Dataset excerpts
# # # # # # #
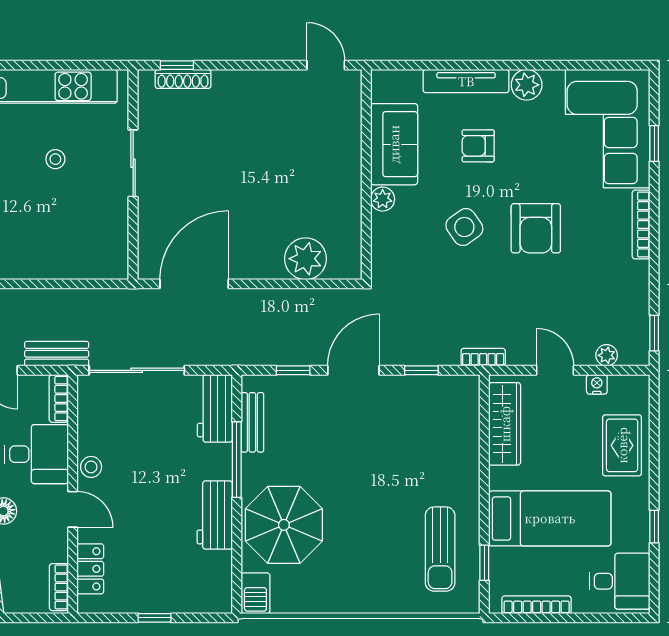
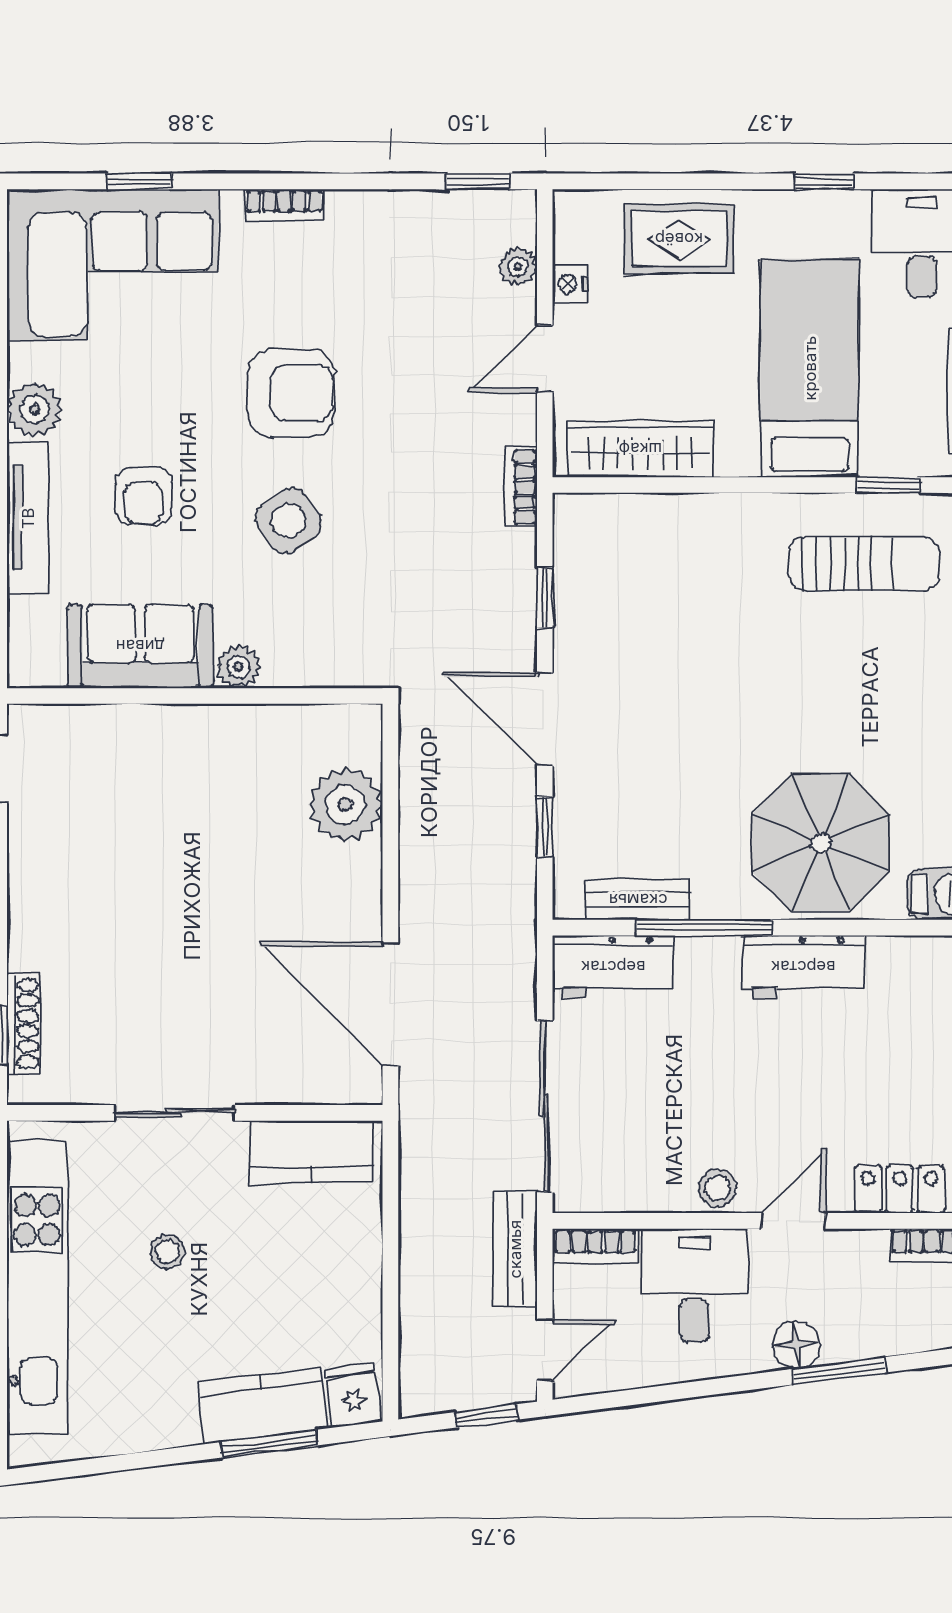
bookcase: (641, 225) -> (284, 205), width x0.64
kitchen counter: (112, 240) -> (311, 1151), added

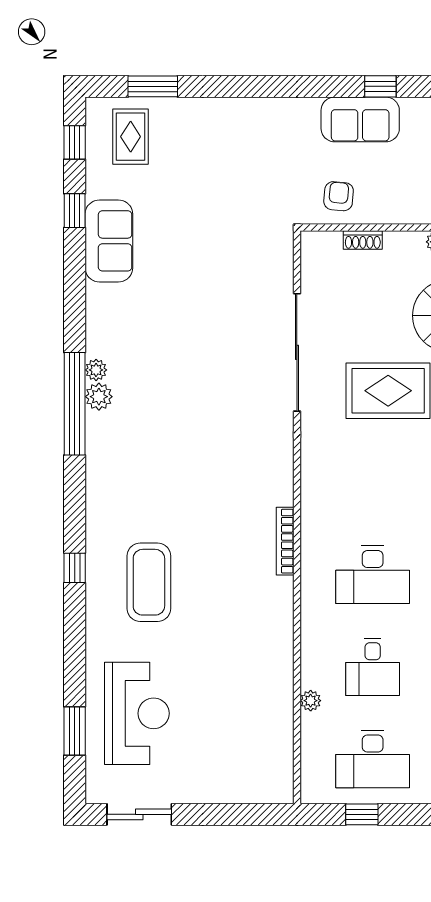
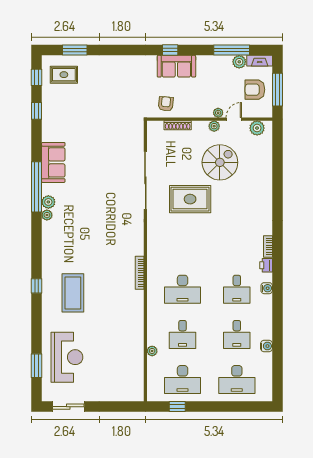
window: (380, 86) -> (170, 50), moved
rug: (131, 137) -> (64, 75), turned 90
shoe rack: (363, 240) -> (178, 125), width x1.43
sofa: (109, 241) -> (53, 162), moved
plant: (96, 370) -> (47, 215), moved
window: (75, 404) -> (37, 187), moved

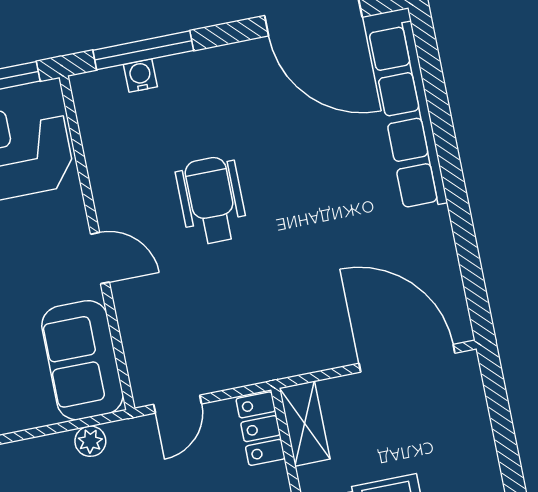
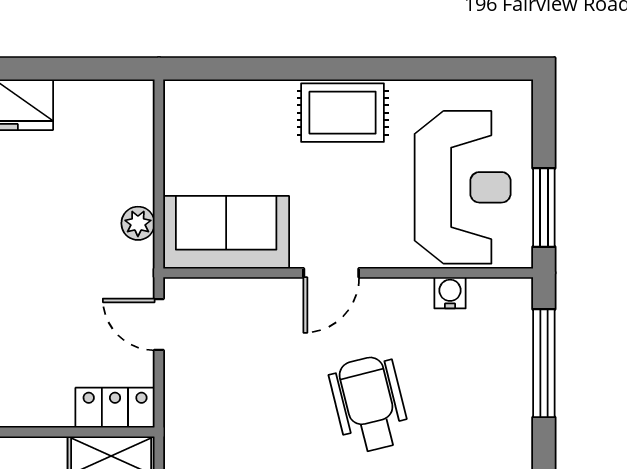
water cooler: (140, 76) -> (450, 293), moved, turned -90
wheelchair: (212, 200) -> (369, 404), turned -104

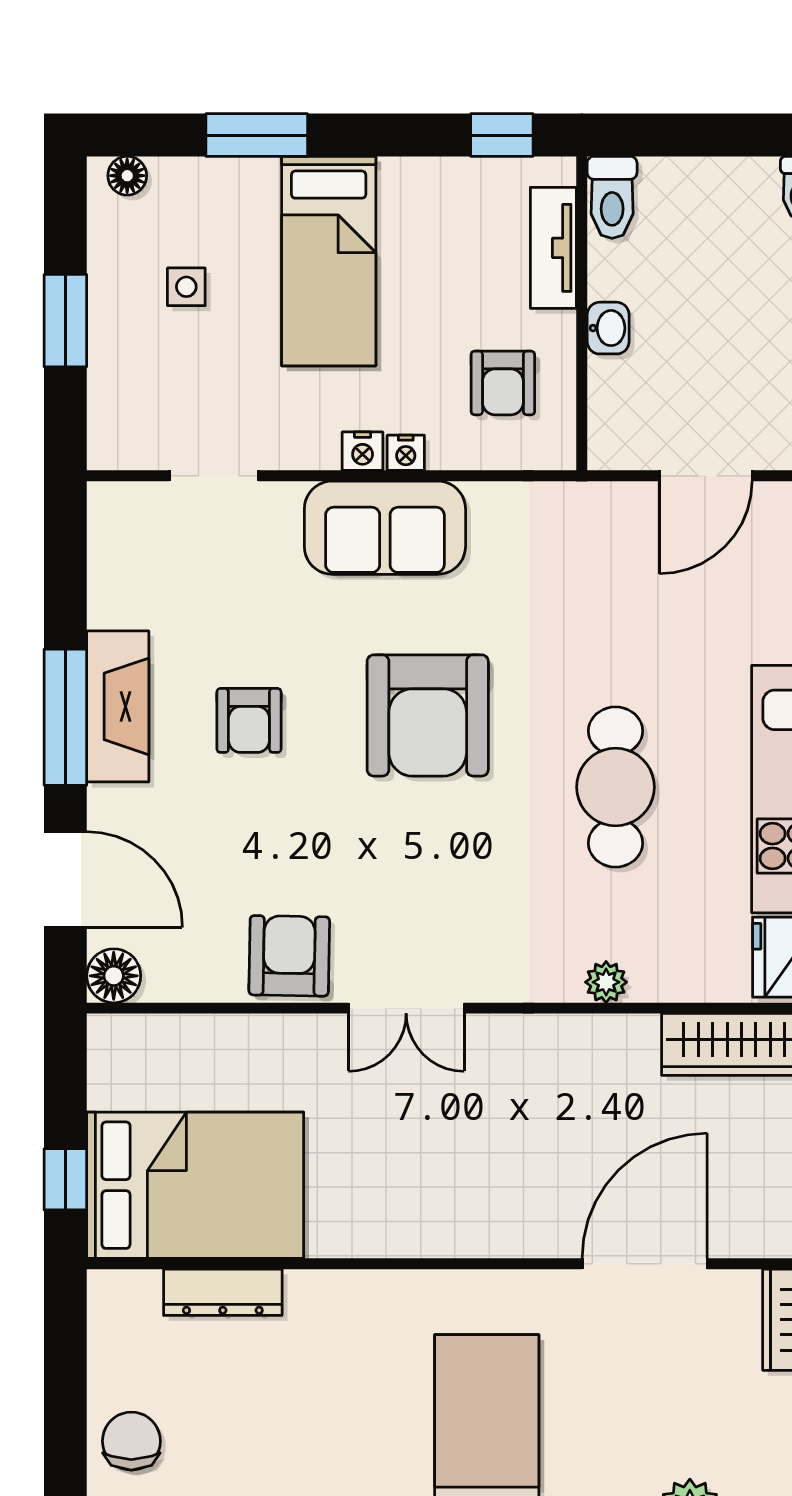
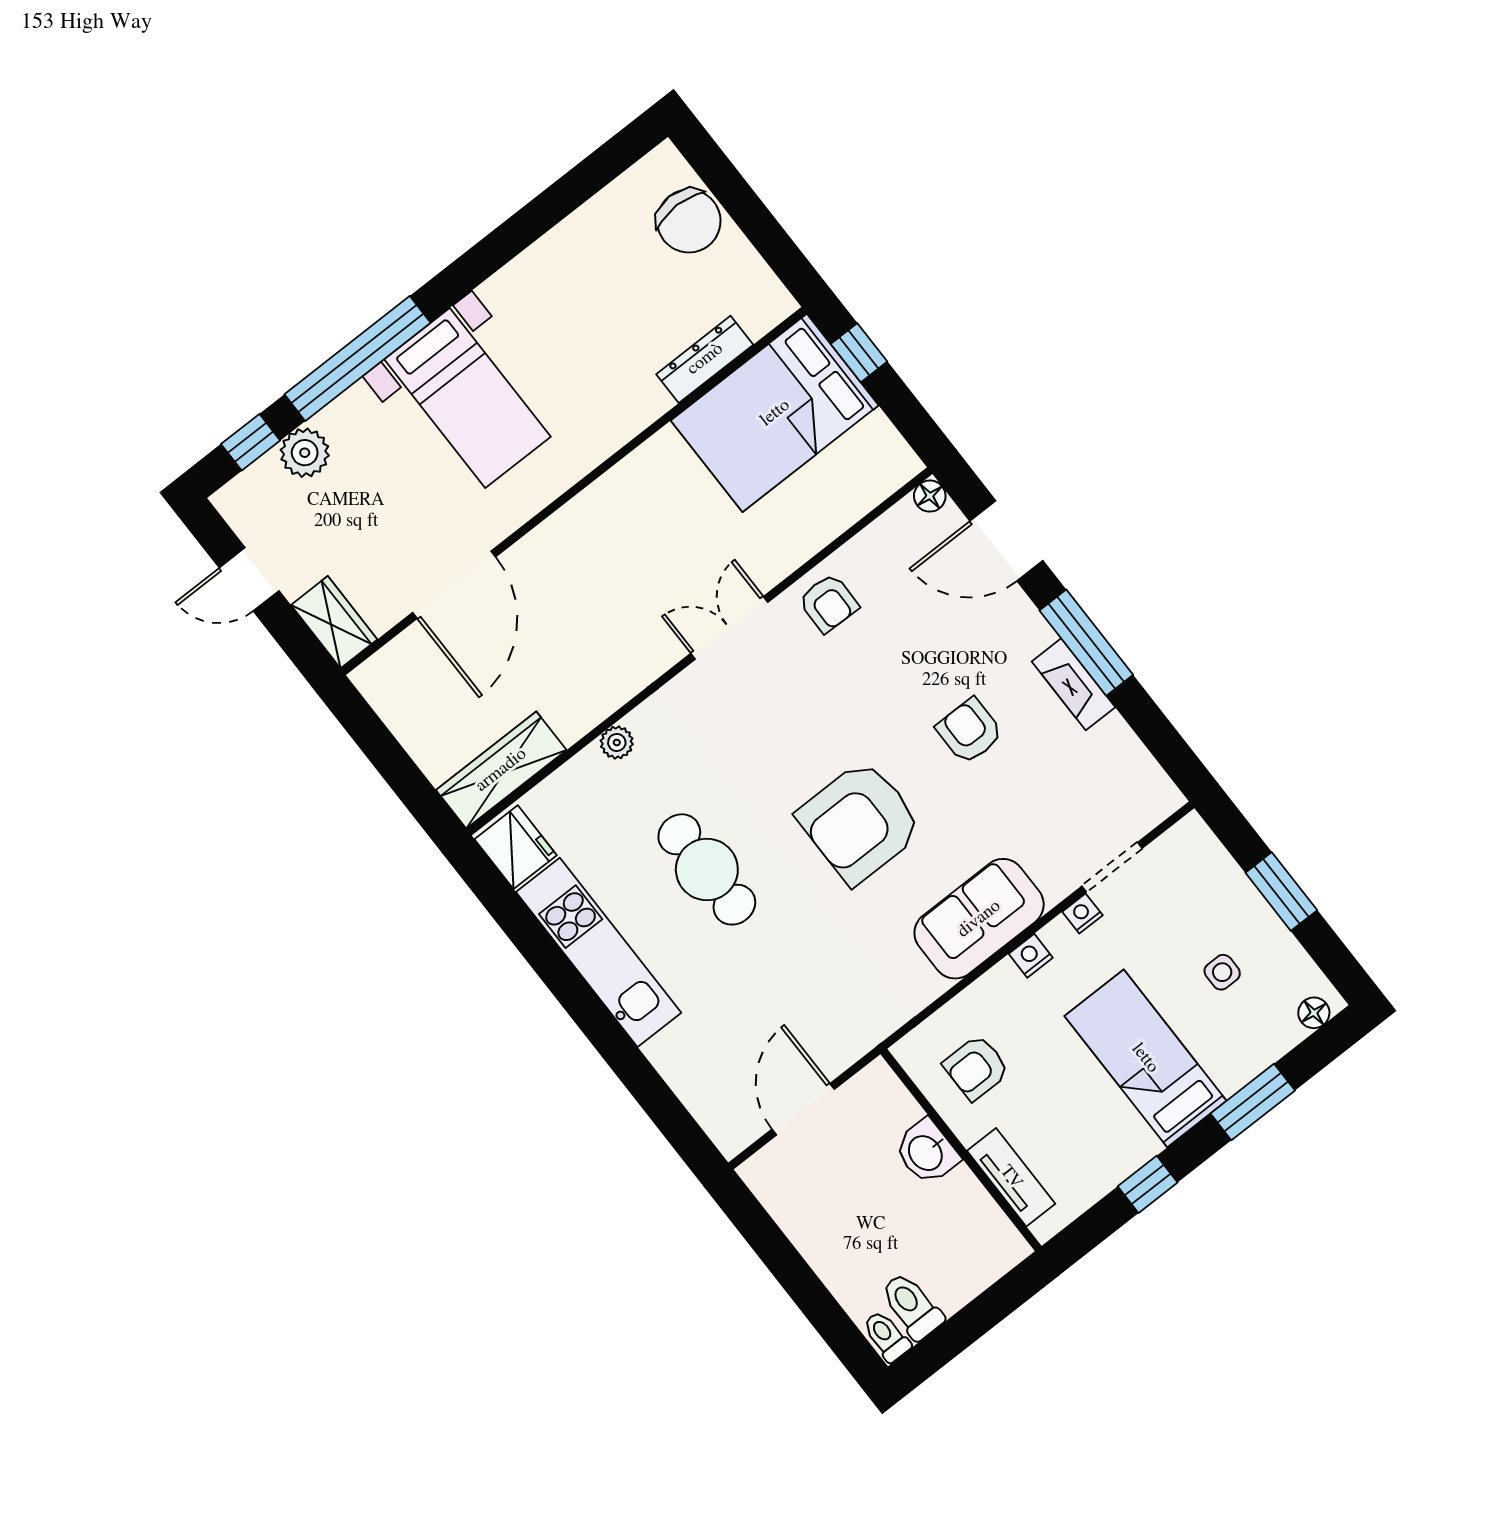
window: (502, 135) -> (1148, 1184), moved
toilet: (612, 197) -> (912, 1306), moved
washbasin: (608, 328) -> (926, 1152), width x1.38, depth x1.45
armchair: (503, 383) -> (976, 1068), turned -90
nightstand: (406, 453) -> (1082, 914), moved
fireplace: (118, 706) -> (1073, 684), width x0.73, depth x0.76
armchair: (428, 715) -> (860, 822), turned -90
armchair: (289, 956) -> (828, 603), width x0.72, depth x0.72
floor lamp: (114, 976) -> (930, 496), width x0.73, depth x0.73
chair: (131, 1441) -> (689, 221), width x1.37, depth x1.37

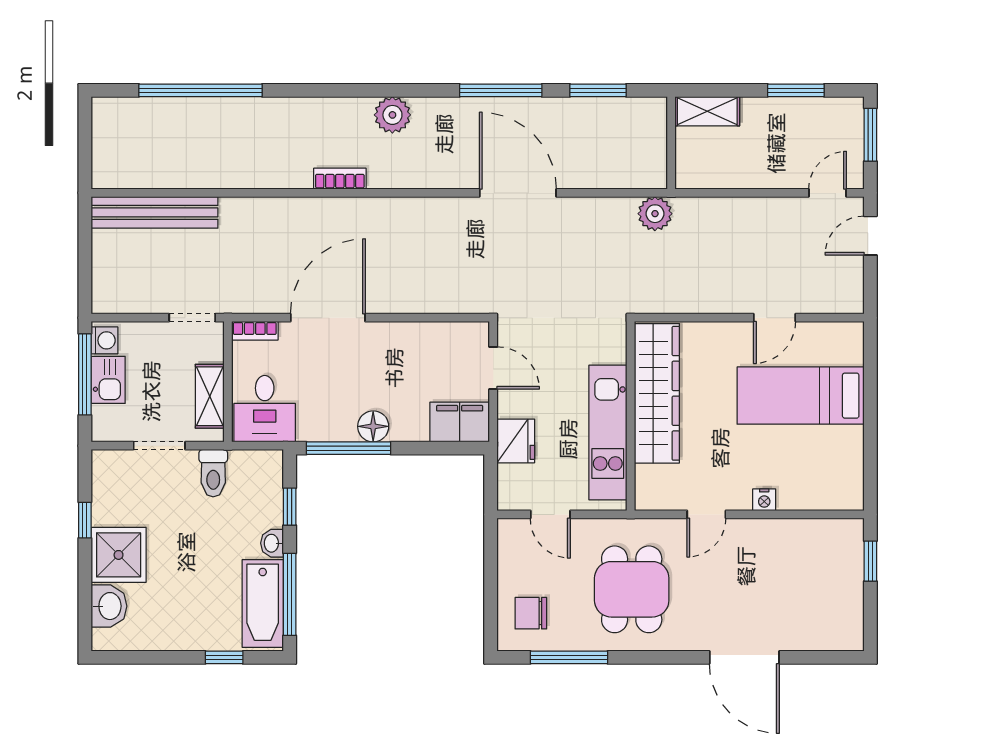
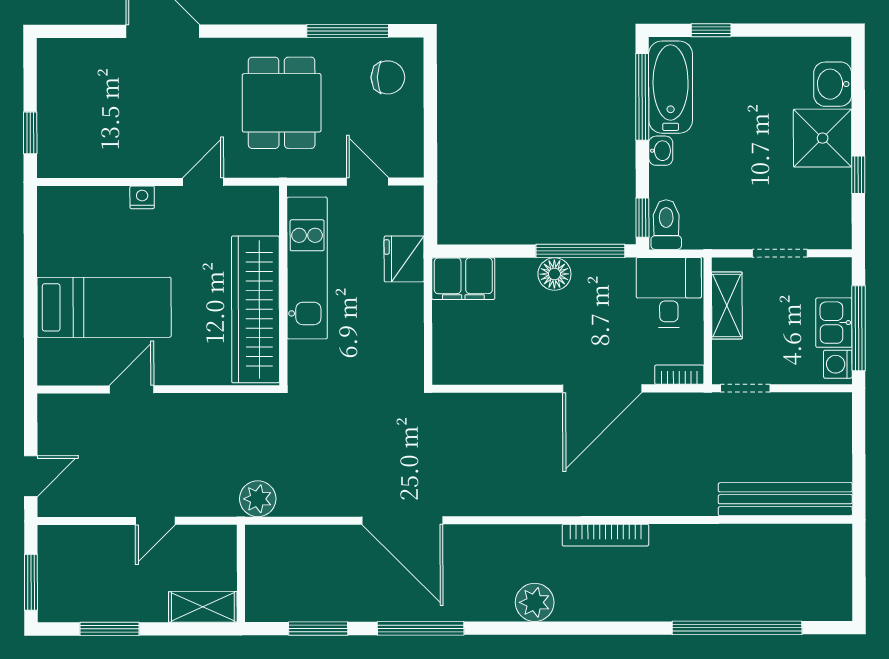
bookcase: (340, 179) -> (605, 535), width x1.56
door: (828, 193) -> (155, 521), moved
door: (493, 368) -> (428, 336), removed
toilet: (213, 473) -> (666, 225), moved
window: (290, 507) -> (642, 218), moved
# # # # # # #
**Exercise directions**
Word for word, reproduce all of the entries above and omit the pictures.

**Solution to the exercise**
bookcase: (641, 225) -> (284, 205), width x0.64
kitchen counter: (112, 240) -> (311, 1151), added

window: (380, 86) -> (170, 50), moved
rug: (131, 137) -> (64, 75), turned 90
shoe rack: (363, 240) -> (178, 125), width x1.43
sofa: (109, 241) -> (53, 162), moved
plant: (96, 370) -> (47, 215), moved
window: (75, 404) -> (37, 187), moved

water cooler: (140, 76) -> (450, 293), moved, turned -90
wheelchair: (212, 200) -> (369, 404), turned -104

window: (502, 135) -> (1148, 1184), moved
toilet: (612, 197) -> (912, 1306), moved
washbasin: (608, 328) -> (926, 1152), width x1.38, depth x1.45
armchair: (503, 383) -> (976, 1068), turned -90
nightstand: (406, 453) -> (1082, 914), moved
fireplace: (118, 706) -> (1073, 684), width x0.73, depth x0.76
armchair: (428, 715) -> (860, 822), turned -90
armchair: (289, 956) -> (828, 603), width x0.72, depth x0.72
floor lamp: (114, 976) -> (930, 496), width x0.73, depth x0.73
chair: (131, 1441) -> (689, 221), width x1.37, depth x1.37

bookcase: (340, 179) -> (605, 535), width x1.56
door: (828, 193) -> (155, 521), moved
door: (493, 368) -> (428, 336), removed
toilet: (213, 473) -> (666, 225), moved
window: (290, 507) -> (642, 218), moved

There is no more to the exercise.